• Supplied entries:
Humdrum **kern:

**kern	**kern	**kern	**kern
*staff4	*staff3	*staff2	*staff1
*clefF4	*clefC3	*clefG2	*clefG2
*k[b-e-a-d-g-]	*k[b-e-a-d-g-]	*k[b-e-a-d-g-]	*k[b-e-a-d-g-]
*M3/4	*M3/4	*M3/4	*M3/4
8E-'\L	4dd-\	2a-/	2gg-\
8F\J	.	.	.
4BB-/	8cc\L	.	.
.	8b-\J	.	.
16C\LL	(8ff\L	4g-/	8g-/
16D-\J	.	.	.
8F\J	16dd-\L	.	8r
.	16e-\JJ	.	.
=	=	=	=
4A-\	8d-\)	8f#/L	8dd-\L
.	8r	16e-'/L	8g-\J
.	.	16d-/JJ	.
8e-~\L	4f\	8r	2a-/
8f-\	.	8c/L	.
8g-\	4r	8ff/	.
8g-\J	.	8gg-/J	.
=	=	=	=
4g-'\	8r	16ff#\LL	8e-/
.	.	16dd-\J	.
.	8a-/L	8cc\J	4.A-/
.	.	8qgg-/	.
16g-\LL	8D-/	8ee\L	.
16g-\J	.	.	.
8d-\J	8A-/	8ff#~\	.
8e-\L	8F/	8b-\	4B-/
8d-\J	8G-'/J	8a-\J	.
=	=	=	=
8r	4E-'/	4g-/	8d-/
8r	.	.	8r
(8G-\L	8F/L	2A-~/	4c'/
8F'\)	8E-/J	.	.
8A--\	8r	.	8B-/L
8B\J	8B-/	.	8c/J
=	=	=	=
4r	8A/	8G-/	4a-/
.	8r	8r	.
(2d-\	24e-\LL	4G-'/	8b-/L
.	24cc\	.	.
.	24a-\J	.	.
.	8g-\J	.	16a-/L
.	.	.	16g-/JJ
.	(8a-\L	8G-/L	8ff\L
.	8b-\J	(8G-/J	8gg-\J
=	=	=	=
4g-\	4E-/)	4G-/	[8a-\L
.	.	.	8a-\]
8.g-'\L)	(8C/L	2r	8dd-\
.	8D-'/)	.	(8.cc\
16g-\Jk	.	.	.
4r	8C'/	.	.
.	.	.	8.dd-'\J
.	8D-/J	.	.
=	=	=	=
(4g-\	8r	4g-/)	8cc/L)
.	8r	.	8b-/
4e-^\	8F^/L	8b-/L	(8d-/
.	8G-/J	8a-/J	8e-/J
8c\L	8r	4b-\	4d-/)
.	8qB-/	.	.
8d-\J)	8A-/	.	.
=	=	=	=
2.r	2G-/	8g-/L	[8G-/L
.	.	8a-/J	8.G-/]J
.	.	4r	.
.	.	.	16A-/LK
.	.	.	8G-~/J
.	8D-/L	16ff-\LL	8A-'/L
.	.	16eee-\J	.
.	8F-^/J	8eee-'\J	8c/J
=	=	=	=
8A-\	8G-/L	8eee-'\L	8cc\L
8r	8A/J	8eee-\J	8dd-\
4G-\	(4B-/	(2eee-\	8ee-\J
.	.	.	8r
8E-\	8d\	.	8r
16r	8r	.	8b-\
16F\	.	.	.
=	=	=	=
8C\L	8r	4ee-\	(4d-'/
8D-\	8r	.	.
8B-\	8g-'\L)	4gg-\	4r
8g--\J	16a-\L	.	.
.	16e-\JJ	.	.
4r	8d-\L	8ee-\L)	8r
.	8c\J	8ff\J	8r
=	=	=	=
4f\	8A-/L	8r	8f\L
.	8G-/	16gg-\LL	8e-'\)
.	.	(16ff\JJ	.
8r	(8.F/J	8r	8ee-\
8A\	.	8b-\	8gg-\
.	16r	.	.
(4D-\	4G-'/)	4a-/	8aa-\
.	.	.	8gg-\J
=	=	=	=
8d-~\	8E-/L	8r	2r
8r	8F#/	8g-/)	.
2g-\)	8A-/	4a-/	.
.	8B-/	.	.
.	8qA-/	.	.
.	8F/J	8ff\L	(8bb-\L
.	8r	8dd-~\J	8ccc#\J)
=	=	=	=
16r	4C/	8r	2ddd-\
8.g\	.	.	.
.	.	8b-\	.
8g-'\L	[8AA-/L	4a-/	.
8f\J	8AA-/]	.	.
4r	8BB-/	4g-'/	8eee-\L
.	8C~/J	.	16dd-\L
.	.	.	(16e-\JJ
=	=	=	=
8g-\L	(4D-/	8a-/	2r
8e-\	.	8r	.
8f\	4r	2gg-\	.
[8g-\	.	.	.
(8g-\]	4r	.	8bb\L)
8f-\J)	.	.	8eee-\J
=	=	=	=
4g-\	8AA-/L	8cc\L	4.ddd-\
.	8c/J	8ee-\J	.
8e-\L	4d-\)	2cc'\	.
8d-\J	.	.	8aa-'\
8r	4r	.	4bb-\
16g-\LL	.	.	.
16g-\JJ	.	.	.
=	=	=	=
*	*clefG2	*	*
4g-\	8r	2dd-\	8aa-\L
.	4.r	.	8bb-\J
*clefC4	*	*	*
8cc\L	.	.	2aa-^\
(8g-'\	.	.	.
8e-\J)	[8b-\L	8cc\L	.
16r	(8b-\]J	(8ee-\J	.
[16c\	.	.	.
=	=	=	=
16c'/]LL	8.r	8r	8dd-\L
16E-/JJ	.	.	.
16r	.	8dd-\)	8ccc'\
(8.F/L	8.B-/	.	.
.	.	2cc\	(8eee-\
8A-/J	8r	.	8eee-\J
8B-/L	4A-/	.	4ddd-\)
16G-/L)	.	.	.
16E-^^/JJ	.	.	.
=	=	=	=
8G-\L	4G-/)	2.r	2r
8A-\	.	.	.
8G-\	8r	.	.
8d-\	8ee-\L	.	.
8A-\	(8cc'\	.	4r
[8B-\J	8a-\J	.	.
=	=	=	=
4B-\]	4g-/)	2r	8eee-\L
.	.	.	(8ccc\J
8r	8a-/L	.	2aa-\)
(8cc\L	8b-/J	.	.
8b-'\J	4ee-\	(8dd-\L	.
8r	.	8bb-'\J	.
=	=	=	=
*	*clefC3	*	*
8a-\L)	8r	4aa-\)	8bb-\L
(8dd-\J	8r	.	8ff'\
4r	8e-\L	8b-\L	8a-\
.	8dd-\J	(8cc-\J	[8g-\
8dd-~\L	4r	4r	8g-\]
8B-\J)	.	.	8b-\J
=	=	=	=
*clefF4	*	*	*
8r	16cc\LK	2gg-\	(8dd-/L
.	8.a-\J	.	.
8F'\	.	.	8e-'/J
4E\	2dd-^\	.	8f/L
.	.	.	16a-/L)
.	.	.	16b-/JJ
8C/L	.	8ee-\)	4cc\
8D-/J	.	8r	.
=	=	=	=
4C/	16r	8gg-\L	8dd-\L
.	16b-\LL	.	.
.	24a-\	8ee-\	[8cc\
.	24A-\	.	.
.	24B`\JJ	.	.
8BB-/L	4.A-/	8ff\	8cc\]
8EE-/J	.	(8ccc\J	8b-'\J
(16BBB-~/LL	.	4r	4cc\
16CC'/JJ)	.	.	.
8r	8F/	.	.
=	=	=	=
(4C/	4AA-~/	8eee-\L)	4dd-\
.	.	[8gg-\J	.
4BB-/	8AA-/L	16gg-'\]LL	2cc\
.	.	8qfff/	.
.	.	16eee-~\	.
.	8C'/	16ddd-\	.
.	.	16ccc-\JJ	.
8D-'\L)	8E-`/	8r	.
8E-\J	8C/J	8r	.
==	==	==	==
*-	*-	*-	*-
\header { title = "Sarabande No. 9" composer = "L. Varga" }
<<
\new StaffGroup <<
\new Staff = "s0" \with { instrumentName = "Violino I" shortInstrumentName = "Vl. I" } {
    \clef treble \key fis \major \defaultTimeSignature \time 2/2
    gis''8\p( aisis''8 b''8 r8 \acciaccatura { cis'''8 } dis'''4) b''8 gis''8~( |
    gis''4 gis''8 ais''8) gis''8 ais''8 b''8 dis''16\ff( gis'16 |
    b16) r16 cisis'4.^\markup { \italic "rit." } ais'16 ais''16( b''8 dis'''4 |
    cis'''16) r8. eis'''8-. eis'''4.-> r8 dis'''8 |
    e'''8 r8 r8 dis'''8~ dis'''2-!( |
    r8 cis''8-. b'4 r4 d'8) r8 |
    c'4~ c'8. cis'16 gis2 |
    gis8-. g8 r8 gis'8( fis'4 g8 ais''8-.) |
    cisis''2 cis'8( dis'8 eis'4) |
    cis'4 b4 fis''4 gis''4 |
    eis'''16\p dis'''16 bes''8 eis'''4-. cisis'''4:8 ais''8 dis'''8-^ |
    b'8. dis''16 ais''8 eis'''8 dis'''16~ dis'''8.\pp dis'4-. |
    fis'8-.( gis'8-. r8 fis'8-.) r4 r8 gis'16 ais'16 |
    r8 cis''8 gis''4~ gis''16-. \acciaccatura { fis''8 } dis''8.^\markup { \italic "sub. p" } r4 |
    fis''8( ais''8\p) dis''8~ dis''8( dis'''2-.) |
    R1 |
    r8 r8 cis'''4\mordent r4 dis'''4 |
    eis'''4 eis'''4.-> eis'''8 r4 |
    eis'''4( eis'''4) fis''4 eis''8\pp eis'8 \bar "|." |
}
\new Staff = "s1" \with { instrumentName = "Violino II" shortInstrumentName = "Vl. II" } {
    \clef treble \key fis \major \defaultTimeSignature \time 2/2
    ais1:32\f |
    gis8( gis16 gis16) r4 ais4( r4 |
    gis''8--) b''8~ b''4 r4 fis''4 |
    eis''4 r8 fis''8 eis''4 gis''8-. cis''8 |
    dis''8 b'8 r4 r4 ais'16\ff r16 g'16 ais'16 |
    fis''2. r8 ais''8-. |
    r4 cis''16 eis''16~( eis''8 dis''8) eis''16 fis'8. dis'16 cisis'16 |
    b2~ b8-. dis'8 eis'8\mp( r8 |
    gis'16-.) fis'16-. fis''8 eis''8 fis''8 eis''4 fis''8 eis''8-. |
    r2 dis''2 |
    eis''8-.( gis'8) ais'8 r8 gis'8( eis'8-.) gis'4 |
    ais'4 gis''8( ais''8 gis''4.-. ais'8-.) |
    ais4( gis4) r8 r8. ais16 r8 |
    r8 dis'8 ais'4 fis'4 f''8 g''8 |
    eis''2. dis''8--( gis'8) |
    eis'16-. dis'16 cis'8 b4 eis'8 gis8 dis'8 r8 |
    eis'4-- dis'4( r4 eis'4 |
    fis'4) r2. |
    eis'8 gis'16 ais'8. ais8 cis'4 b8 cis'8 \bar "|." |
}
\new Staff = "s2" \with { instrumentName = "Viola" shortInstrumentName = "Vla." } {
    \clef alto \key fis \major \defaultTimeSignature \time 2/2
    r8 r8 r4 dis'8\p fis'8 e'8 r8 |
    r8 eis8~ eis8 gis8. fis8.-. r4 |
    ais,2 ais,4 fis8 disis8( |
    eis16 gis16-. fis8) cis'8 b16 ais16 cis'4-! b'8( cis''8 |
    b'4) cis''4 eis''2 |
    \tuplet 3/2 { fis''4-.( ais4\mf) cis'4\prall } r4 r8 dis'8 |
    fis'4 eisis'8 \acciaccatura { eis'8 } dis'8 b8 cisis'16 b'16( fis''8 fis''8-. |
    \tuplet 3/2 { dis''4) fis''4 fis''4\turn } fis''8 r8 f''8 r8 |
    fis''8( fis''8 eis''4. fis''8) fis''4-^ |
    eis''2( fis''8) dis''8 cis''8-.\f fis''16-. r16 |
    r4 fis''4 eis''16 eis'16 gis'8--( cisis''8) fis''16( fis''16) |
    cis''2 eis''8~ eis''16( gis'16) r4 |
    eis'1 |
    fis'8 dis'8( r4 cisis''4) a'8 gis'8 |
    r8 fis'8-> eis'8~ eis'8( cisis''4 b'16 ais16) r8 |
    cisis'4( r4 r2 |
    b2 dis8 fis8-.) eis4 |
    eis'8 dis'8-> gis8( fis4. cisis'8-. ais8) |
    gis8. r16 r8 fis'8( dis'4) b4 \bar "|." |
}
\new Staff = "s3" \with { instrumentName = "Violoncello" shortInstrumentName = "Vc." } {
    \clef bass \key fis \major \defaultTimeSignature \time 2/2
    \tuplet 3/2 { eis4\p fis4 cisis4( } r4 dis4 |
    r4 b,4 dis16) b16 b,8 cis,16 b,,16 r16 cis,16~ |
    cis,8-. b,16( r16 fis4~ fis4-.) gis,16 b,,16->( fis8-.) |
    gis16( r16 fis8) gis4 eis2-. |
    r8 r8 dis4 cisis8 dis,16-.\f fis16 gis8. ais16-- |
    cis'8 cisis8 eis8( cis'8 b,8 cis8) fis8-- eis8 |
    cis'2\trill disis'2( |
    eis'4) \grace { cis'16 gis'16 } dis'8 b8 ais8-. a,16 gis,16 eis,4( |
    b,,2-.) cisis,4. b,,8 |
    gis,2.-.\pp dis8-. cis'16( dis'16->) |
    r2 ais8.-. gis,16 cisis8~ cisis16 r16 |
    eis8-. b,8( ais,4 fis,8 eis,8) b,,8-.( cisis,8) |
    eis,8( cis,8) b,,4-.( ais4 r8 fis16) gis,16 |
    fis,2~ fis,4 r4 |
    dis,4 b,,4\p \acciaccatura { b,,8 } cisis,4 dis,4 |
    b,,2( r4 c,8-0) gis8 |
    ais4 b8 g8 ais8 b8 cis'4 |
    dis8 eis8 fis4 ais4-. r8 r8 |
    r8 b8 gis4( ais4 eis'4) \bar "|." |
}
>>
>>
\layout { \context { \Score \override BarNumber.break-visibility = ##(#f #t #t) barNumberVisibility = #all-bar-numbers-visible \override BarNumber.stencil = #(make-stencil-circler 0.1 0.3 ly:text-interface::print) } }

• Aim of the task:
How many lines in the entries contain the string "italic" with matching case? Tally them and reply with the number only.

• The output:
2